[Dataset extract]

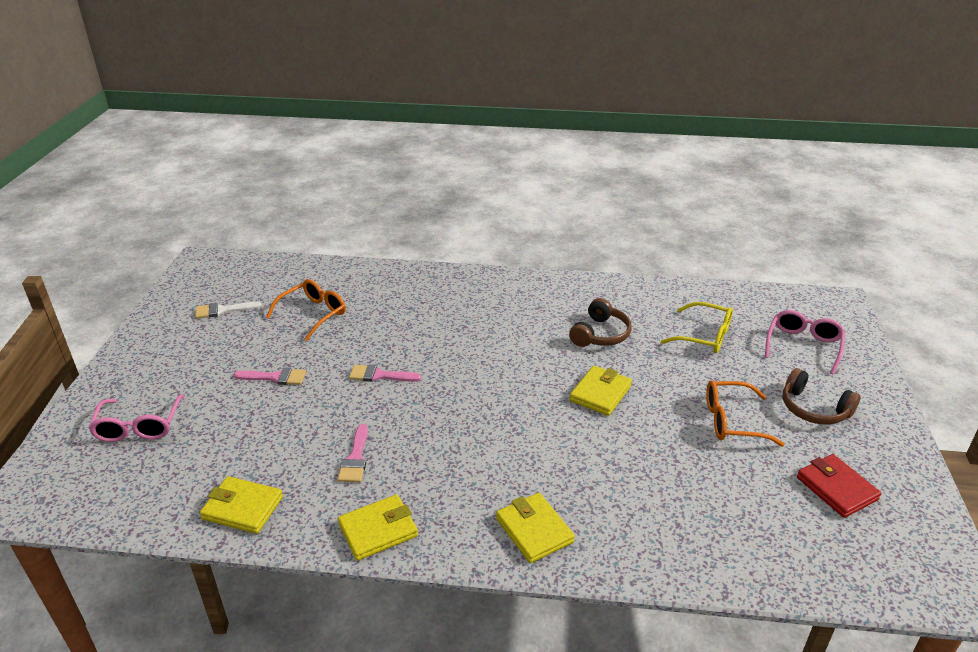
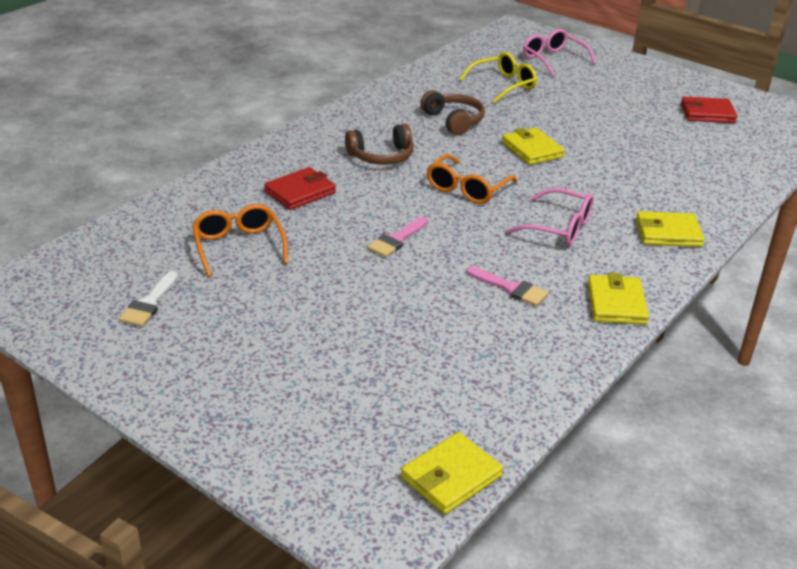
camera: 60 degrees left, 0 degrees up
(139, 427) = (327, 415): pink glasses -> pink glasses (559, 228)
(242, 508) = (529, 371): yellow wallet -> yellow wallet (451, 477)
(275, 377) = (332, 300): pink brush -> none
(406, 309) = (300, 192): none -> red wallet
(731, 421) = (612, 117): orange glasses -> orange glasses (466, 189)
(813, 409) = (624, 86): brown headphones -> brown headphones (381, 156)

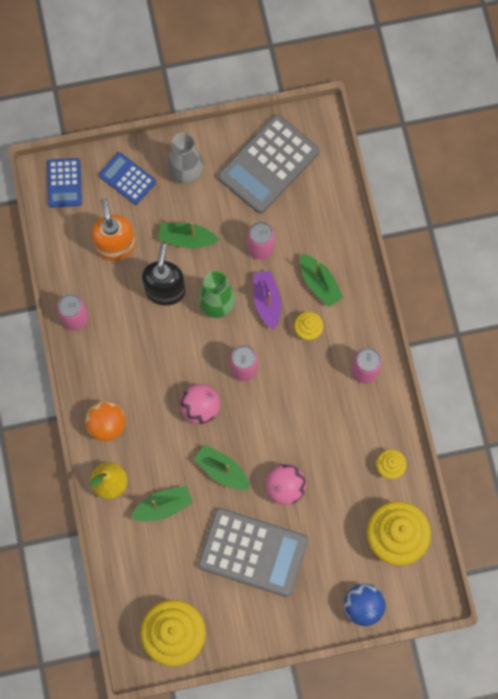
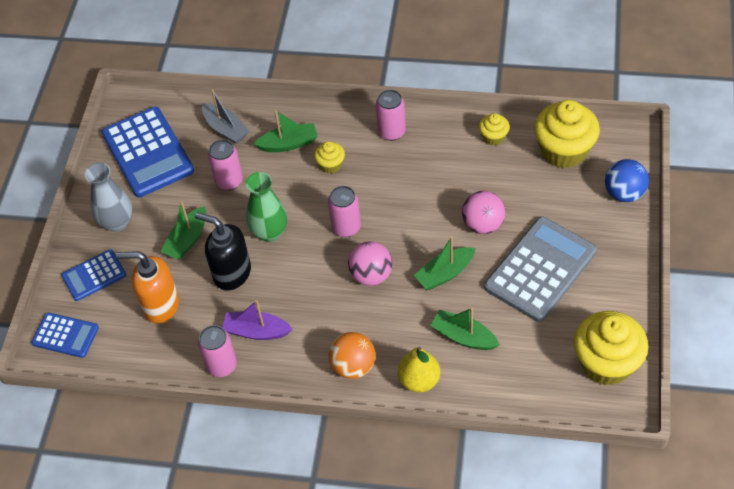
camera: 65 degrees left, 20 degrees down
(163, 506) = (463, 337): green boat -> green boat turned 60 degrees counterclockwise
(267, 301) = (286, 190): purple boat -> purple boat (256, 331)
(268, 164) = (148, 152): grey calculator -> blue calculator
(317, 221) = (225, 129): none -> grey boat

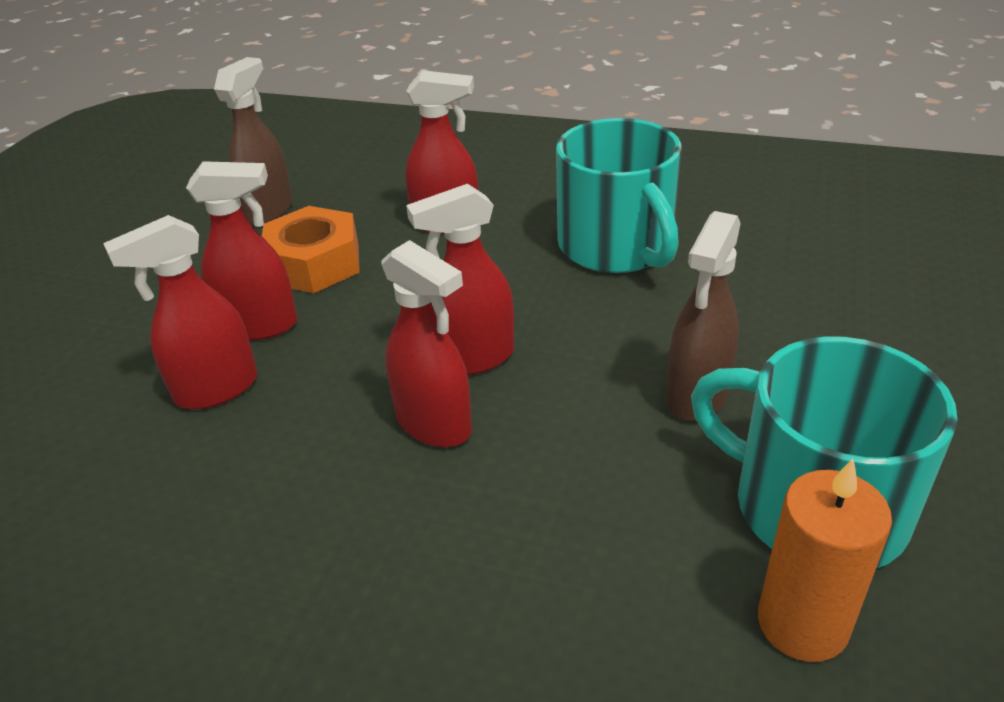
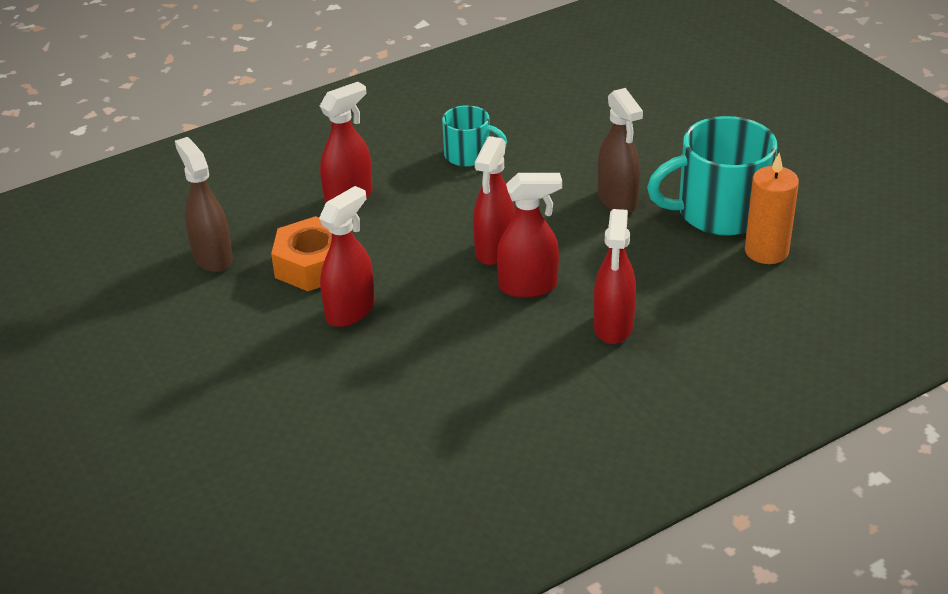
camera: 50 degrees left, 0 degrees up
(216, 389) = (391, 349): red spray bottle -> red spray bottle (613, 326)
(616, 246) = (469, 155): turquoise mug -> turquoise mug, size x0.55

[/Dataset extract]
[Dataset extract]

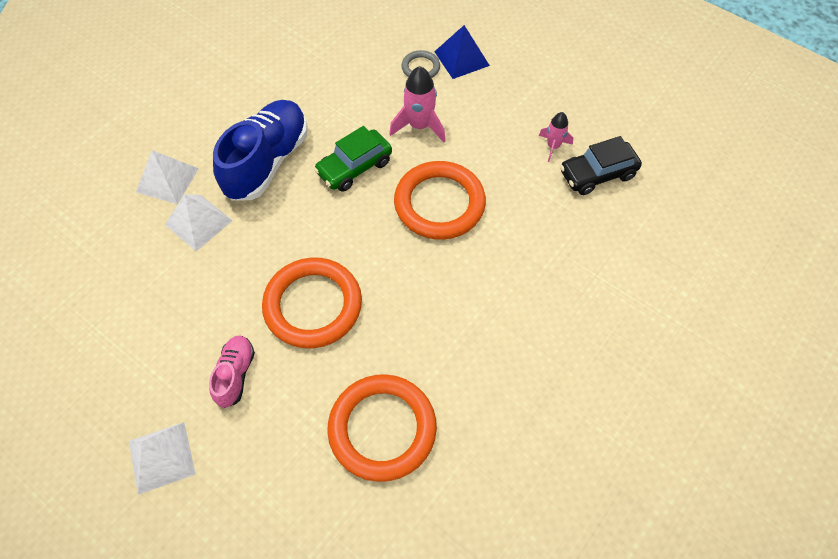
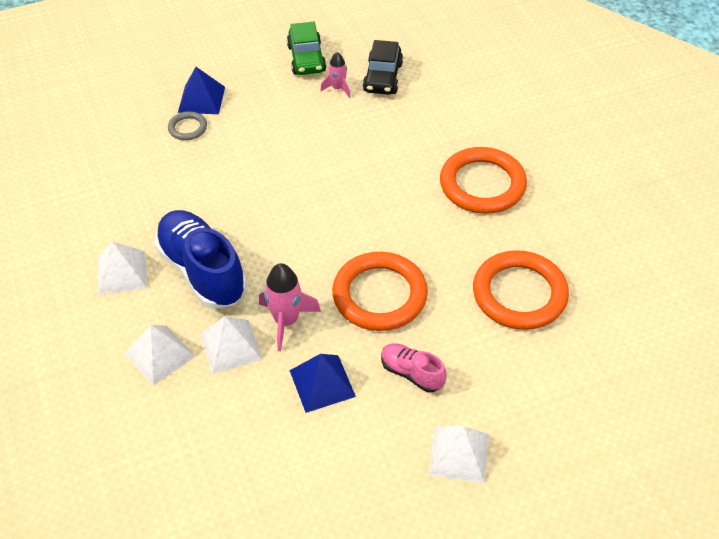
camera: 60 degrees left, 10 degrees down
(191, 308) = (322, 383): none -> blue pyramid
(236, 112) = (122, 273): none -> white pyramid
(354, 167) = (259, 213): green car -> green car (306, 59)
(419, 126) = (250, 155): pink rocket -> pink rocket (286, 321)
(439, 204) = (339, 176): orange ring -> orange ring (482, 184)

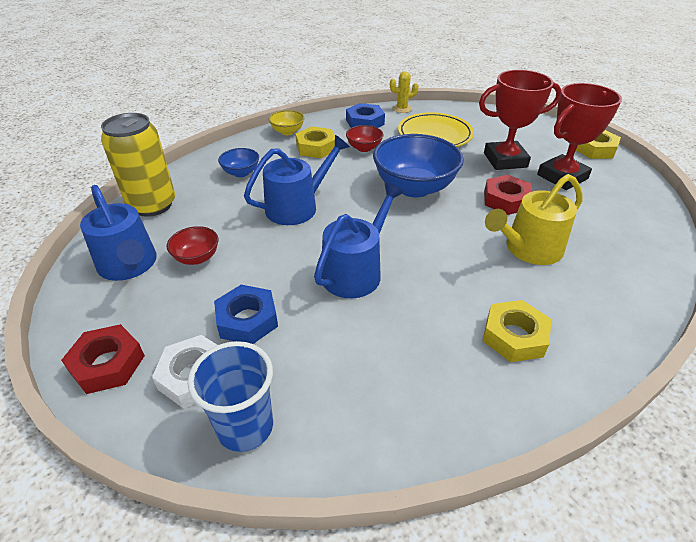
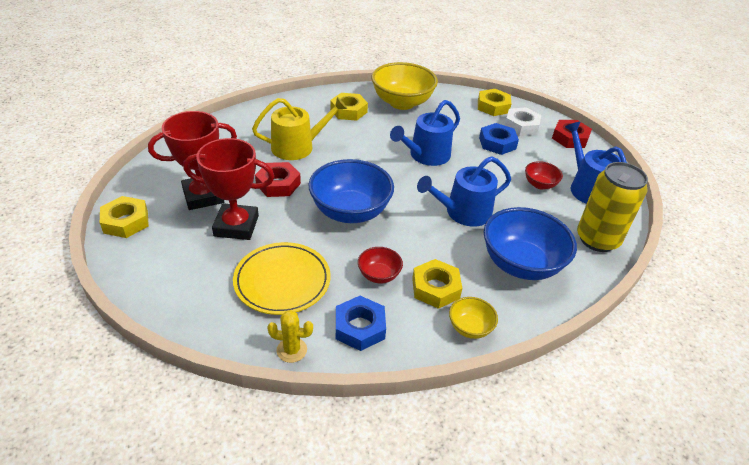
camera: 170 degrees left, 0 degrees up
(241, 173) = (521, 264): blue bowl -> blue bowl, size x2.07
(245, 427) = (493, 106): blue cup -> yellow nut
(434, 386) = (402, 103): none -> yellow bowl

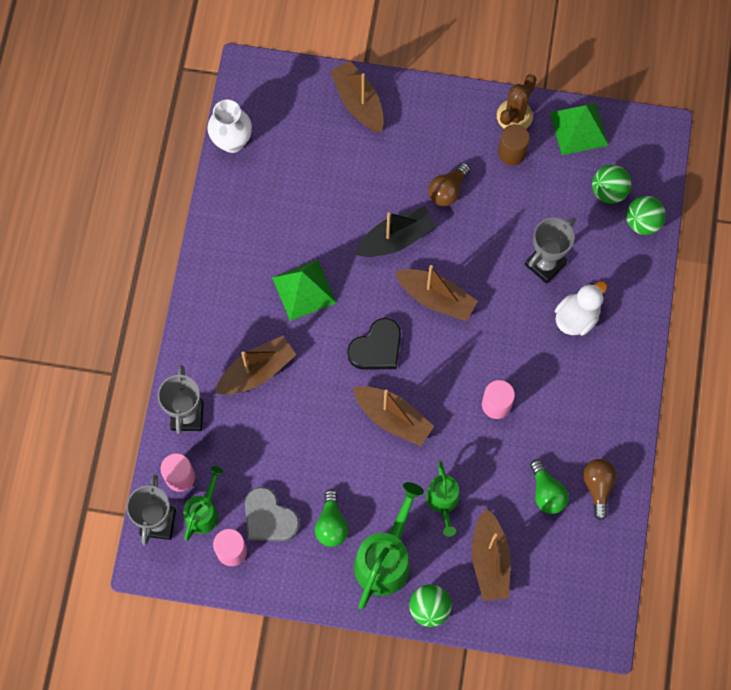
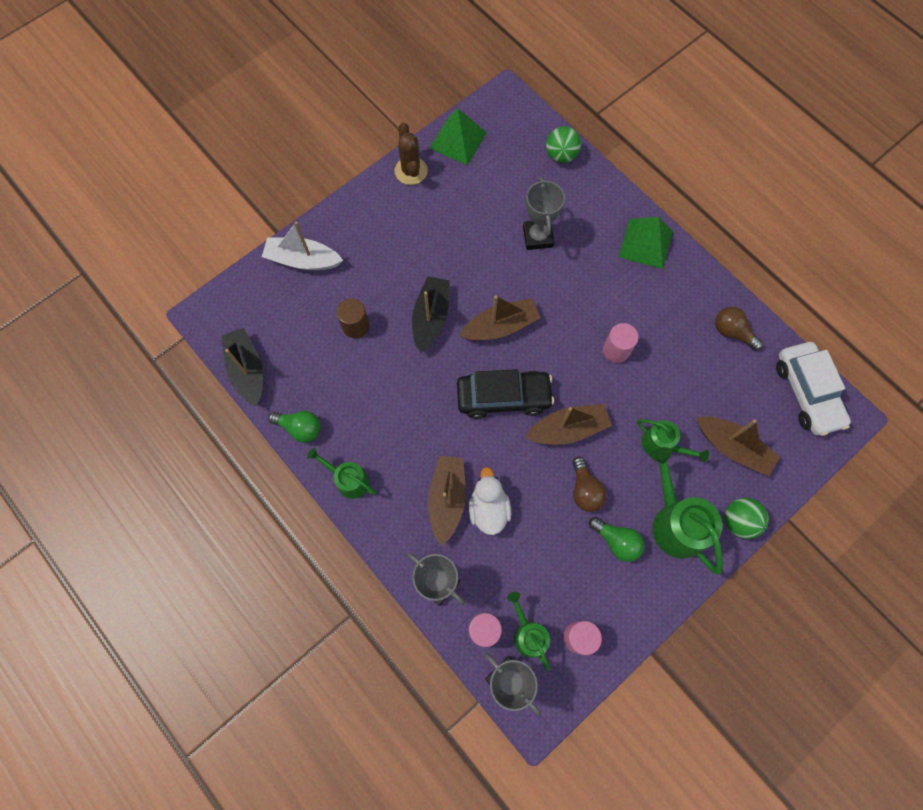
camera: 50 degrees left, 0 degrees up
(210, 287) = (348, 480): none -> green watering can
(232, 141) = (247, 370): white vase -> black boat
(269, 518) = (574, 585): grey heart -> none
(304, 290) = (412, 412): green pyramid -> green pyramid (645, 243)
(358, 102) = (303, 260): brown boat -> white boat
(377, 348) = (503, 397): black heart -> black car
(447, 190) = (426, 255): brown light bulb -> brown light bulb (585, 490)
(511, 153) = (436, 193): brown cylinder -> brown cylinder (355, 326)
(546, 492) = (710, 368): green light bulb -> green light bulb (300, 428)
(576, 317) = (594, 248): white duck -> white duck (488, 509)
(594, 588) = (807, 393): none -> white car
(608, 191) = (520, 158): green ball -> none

[/Dataset extract]

Write out exactly the lines above between the one with "(245, 427) = (493, 106): blue" and the one with "(377, 348) = (503, 397): black", inclusive, with pictures left out.

▶ [Completed exercise]:
(245, 427) = (493, 106): blue cup -> yellow nut
(434, 386) = (402, 103): none -> yellow bowl

camera: 50 degrees left, 0 degrees up
(210, 287) = (348, 480): none -> green watering can
(232, 141) = (247, 370): white vase -> black boat
(269, 518) = (574, 585): grey heart -> none
(304, 290) = (412, 412): green pyramid -> green pyramid (645, 243)
(358, 102) = (303, 260): brown boat -> white boat
(377, 348) = (503, 397): black heart -> black car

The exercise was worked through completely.